Work to be completed =>
Two lines in the listing below mark the span: one contains "green vase [1003,438,1073,560]" and one contains "camera: 65 degrees left, 0 degrees up". Reproduce both of them and everything between, exactly.

Given records =>
--------

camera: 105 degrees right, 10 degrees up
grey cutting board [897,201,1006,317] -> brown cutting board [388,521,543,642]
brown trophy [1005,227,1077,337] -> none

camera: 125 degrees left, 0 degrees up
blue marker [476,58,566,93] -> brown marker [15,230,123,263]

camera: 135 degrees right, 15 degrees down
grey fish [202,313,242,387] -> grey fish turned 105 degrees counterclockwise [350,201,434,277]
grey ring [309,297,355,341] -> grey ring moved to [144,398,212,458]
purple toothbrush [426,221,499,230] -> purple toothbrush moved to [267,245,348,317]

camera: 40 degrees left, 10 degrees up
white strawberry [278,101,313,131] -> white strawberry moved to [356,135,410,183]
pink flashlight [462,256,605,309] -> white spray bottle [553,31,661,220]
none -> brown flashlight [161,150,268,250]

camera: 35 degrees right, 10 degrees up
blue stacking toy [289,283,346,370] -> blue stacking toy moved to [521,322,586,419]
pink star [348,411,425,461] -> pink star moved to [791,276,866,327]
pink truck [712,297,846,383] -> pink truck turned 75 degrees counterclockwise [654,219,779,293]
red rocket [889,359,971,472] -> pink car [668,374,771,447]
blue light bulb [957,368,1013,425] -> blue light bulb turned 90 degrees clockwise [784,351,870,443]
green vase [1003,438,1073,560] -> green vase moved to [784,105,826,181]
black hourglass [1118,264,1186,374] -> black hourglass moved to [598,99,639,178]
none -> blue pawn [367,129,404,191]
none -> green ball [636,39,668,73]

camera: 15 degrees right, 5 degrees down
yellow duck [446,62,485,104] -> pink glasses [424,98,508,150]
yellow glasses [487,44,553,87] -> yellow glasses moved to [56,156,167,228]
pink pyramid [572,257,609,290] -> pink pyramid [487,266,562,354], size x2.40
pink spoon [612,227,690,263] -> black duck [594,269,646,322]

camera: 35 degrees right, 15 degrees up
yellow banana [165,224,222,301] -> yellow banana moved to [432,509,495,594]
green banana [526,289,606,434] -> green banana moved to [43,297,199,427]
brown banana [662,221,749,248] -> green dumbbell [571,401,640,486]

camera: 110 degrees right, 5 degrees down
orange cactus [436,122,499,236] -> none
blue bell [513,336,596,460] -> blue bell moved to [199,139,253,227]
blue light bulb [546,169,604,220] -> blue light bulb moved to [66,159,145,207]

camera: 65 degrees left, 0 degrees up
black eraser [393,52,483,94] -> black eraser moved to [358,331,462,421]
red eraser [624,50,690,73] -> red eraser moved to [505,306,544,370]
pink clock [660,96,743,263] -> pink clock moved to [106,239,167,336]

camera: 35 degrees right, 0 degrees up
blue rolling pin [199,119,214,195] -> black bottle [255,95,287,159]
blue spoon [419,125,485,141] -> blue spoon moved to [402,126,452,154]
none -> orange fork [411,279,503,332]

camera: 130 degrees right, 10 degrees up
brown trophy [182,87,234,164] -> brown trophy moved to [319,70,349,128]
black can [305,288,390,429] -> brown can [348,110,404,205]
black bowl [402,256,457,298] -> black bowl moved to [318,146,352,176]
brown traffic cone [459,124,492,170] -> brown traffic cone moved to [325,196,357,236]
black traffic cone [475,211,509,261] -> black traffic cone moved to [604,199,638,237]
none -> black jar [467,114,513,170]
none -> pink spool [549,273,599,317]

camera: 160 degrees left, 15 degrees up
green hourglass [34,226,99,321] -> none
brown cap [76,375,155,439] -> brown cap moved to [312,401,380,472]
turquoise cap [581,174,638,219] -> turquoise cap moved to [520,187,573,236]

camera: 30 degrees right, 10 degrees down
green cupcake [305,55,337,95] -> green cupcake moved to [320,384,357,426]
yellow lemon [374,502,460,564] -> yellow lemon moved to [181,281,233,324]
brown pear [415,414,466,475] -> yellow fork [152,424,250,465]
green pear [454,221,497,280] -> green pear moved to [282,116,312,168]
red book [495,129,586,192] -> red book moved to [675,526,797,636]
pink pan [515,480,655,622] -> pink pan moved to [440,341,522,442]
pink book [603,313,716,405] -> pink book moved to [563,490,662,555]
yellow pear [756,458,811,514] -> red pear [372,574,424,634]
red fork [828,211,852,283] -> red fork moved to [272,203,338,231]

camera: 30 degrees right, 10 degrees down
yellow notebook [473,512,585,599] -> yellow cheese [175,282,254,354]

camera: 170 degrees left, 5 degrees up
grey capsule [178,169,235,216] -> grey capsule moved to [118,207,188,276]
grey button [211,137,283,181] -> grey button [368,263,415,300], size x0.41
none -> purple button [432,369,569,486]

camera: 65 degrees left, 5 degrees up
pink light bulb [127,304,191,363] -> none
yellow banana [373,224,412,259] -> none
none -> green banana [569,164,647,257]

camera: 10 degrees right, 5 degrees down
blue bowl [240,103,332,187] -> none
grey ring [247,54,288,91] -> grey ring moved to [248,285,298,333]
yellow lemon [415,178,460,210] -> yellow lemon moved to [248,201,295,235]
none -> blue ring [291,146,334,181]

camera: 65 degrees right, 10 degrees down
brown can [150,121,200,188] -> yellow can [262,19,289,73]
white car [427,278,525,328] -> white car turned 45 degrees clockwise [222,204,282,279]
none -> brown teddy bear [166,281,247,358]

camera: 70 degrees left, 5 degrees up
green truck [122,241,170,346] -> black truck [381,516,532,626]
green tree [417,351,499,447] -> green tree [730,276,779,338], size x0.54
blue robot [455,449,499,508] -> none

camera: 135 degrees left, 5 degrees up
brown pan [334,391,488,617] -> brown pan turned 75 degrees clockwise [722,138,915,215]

--------

Solution to this exercise =>
green vase [1003,438,1073,560] -> green vase moved to [784,105,826,181]
black hourglass [1118,264,1186,374] -> black hourglass moved to [598,99,639,178]
none -> blue pawn [367,129,404,191]
none -> green ball [636,39,668,73]

camera: 15 degrees right, 5 degrees down
yellow duck [446,62,485,104] -> pink glasses [424,98,508,150]
yellow glasses [487,44,553,87] -> yellow glasses moved to [56,156,167,228]
pink pyramid [572,257,609,290] -> pink pyramid [487,266,562,354], size x2.40
pink spoon [612,227,690,263] -> black duck [594,269,646,322]

camera: 35 degrees right, 15 degrees up
yellow banana [165,224,222,301] -> yellow banana moved to [432,509,495,594]
green banana [526,289,606,434] -> green banana moved to [43,297,199,427]
brown banana [662,221,749,248] -> green dumbbell [571,401,640,486]

camera: 110 degrees right, 5 degrees down
orange cactus [436,122,499,236] -> none
blue bell [513,336,596,460] -> blue bell moved to [199,139,253,227]
blue light bulb [546,169,604,220] -> blue light bulb moved to [66,159,145,207]

camera: 65 degrees left, 0 degrees up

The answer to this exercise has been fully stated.